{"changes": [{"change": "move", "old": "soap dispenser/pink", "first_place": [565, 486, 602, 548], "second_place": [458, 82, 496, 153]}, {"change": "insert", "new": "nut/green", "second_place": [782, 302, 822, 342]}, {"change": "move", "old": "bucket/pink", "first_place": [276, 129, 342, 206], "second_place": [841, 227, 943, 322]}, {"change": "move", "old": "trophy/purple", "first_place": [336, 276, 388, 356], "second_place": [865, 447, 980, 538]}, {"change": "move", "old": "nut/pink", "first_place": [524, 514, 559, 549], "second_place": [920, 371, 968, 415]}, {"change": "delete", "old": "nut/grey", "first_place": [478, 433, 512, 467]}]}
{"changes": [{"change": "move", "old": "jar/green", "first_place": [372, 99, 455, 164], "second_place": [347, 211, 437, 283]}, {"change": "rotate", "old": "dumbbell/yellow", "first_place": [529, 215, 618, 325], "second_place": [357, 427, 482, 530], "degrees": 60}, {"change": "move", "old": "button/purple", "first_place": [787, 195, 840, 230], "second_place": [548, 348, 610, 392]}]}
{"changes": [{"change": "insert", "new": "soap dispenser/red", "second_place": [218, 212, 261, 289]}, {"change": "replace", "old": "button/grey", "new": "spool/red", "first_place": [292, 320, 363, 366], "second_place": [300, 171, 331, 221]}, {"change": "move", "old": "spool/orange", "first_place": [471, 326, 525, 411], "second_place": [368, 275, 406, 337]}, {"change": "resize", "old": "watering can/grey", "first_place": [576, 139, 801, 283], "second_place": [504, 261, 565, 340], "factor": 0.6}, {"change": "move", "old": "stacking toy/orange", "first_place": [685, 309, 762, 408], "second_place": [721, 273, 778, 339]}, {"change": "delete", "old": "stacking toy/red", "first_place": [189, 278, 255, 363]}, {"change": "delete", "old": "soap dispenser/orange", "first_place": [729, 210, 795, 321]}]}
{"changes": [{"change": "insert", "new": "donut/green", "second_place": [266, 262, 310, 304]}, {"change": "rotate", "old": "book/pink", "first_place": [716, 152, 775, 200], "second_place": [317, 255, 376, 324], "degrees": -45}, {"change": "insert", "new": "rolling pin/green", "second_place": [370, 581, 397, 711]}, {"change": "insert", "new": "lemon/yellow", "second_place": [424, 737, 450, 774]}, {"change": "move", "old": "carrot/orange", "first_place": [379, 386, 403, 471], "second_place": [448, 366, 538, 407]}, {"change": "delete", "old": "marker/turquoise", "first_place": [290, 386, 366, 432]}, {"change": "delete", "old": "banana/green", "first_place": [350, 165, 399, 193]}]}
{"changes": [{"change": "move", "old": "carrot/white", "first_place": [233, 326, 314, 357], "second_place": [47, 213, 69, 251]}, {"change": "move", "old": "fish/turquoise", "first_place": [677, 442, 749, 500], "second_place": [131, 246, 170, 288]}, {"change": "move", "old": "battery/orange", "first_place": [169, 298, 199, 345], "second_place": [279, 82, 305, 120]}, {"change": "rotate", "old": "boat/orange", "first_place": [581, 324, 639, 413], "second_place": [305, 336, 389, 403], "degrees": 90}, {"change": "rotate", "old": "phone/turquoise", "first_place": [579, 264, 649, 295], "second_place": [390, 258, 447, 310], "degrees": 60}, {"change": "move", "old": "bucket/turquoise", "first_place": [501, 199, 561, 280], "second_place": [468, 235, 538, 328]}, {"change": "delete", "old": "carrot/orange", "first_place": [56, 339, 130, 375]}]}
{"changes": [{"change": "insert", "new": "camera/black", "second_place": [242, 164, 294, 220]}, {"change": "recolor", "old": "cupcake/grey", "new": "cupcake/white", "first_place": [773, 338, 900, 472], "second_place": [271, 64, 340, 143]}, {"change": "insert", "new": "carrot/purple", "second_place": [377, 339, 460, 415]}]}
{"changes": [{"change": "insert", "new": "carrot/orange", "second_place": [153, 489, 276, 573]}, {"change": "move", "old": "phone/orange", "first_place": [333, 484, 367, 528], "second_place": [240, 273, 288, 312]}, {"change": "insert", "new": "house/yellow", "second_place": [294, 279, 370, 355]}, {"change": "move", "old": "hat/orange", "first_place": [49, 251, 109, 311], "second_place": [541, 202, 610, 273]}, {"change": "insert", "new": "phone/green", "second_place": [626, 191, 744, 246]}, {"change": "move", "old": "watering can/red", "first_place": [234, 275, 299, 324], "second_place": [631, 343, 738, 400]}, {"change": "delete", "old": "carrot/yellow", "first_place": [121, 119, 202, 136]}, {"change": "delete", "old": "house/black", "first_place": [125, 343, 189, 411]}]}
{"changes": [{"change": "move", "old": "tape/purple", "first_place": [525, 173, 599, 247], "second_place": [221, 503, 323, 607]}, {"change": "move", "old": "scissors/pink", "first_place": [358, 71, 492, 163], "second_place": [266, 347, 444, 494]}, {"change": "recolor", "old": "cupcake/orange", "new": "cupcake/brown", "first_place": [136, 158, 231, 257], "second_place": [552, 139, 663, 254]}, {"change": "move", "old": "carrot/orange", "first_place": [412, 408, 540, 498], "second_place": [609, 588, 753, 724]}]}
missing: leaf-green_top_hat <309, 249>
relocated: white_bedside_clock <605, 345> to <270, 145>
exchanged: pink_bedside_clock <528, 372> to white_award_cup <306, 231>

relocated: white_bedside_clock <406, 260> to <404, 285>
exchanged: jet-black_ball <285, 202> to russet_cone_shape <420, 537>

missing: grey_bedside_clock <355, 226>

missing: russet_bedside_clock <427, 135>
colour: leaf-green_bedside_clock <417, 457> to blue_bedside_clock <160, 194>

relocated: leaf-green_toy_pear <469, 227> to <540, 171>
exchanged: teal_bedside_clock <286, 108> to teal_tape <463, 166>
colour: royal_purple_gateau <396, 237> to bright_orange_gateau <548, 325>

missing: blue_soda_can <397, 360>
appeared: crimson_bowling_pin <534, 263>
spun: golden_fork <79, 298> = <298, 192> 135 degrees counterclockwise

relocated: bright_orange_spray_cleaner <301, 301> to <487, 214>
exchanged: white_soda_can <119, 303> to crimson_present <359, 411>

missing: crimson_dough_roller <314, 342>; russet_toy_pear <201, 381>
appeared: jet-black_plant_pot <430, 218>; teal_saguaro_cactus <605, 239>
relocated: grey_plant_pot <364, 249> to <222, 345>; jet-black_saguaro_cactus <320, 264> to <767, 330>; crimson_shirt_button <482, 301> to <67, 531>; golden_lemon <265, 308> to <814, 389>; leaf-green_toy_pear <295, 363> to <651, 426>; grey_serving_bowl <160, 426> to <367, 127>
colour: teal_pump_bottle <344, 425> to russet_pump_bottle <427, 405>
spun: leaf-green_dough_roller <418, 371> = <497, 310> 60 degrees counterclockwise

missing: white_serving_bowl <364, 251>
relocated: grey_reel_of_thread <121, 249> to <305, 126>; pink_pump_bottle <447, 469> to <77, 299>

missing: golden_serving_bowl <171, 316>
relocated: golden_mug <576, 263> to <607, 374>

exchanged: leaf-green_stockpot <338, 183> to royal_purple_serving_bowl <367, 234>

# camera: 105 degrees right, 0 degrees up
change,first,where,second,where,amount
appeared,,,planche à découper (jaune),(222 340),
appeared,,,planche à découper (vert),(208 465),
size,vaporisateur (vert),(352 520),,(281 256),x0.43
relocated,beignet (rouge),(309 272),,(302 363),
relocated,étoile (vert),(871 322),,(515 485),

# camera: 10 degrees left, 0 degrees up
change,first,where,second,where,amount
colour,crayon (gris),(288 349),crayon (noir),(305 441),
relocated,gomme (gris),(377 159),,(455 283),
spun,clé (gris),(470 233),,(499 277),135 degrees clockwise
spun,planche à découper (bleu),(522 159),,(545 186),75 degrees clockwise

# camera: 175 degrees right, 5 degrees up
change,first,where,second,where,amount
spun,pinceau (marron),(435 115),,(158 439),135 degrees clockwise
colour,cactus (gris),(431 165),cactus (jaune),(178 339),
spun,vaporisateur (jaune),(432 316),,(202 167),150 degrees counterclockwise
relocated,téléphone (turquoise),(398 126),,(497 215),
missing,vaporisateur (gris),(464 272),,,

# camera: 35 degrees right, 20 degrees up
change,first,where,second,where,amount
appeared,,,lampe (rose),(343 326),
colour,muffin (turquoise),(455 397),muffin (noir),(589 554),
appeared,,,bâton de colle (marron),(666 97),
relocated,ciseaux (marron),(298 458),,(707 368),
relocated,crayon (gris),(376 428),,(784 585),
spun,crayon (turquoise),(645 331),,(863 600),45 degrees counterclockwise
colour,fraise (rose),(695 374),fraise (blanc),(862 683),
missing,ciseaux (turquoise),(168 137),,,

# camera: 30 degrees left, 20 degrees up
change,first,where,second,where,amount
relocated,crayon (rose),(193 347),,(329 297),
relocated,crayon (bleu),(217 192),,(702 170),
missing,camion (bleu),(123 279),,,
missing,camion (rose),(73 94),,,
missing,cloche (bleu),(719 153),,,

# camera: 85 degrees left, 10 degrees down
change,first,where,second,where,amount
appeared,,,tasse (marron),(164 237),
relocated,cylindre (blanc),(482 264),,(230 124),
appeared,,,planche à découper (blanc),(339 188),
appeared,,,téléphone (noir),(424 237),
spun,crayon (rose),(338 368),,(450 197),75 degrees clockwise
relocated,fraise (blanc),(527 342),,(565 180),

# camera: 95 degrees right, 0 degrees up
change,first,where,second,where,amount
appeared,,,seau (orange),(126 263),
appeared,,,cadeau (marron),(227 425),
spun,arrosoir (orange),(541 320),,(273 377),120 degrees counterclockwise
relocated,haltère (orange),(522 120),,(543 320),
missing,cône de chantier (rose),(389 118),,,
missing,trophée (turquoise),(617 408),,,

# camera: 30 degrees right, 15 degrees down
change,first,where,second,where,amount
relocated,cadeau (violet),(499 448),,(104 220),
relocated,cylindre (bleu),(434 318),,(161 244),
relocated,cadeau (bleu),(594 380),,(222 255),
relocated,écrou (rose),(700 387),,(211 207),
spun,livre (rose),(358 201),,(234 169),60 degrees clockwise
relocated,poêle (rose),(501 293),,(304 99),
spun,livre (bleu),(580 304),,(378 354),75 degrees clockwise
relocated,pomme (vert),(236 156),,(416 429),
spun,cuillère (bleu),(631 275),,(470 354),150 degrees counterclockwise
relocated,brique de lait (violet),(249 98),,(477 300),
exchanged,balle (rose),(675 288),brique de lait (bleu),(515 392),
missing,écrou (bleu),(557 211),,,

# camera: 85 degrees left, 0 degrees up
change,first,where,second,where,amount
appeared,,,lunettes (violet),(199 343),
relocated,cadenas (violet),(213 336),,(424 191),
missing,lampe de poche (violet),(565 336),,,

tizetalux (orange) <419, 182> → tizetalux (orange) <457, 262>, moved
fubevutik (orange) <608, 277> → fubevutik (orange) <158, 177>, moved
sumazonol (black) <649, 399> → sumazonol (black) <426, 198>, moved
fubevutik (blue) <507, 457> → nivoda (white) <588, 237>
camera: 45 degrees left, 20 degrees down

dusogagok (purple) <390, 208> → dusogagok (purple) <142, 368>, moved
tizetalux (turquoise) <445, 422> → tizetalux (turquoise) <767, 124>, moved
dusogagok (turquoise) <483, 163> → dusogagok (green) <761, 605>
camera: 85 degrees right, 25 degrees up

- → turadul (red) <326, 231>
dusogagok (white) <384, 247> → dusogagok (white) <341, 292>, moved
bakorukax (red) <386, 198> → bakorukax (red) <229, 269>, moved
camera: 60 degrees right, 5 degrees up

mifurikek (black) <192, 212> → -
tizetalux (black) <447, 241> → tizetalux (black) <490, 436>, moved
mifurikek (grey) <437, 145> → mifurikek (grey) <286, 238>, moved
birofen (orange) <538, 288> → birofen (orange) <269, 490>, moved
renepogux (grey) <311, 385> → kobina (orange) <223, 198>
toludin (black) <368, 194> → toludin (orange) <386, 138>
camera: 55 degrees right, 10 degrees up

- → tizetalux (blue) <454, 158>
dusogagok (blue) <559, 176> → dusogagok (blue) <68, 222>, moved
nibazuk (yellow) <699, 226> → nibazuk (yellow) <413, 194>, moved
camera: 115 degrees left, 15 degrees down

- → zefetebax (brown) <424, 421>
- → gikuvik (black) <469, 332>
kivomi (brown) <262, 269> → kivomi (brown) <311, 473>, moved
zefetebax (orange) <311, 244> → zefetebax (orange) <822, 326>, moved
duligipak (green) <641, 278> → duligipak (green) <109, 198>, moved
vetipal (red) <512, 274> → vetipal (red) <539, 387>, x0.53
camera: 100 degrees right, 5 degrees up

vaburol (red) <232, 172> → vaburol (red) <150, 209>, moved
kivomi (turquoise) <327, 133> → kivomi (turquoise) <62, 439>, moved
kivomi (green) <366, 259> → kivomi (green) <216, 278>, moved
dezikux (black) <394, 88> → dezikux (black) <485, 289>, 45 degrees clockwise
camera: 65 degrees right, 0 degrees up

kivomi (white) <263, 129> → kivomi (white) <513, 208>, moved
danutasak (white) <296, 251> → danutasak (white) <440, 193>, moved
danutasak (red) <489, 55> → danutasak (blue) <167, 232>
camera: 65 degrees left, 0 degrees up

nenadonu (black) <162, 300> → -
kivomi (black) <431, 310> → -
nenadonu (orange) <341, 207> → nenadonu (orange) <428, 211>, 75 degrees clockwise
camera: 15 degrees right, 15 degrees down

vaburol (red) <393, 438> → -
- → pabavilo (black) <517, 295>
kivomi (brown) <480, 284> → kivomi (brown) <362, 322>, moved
....
Please give again the lines above between the line holding "camera: 45 degrees left, 20 degrees down" and the line holding "renepogux (grey) <311, 385>", inclusive, exactly as they are and with nothing added.

camera: 45 degrees left, 20 degrees down

dusogagok (purple) <390, 208> → dusogagok (purple) <142, 368>, moved
tizetalux (turquoise) <445, 422> → tizetalux (turquoise) <767, 124>, moved
dusogagok (turquoise) <483, 163> → dusogagok (green) <761, 605>
camera: 85 degrees right, 25 degrees up

- → turadul (red) <326, 231>
dusogagok (white) <384, 247> → dusogagok (white) <341, 292>, moved
bakorukax (red) <386, 198> → bakorukax (red) <229, 269>, moved
camera: 60 degrees right, 5 degrees up

mifurikek (black) <192, 212> → -
tizetalux (black) <447, 241> → tizetalux (black) <490, 436>, moved
mifurikek (grey) <437, 145> → mifurikek (grey) <286, 238>, moved
birofen (orange) <538, 288> → birofen (orange) <269, 490>, moved
renepogux (grey) <311, 385> → kobina (orange) <223, 198>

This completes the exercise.